What this task involves. After locating the line containing "office.rs: [184,709,469,787] ->", transcribe that line and all following lines exactly, stopping only at the end of the records.

================

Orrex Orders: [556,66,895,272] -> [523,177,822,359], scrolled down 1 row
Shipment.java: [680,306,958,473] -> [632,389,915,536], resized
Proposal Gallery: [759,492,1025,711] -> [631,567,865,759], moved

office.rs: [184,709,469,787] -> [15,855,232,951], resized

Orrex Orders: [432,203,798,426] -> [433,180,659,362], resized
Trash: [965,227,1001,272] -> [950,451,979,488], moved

================

Result of this task.
office.rs: [184,709,469,787] -> [15,855,232,951], resized

Orrex Orders: [432,203,798,426] -> [433,180,659,362], resized
Trash: [965,227,1001,272] -> [950,451,979,488], moved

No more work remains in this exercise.